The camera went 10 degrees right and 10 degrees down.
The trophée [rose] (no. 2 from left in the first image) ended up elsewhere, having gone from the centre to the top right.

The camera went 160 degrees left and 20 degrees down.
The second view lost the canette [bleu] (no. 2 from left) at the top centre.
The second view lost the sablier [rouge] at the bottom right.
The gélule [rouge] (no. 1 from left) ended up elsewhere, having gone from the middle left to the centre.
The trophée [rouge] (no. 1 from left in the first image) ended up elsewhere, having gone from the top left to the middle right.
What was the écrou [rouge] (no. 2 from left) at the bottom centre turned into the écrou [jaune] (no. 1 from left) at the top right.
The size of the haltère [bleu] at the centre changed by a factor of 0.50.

□ □ □ □ □ □ □

## ASSIGNMENT
Write out every line of the data exactly, leaving nothing out.

## WRITTEN ANSWER
The camera went 10 degrees right and 10 degrees down.
The trophée [rose] (no. 2 from left in the first image) ended up elsewhere, having gone from the centre to the top right.

The camera went 160 degrees left and 20 degrees down.
The second view lost the canette [bleu] (no. 2 from left) at the top centre.
The second view lost the sablier [rouge] at the bottom right.
The gélule [rouge] (no. 1 from left) ended up elsewhere, having gone from the middle left to the centre.
The trophée [rouge] (no. 1 from left in the first image) ended up elsewhere, having gone from the top left to the middle right.
What was the écrou [rouge] (no. 2 from left) at the bottom centre turned into the écrou [jaune] (no. 1 from left) at the top right.
The size of the haltère [bleu] at the centre changed by a factor of 0.50.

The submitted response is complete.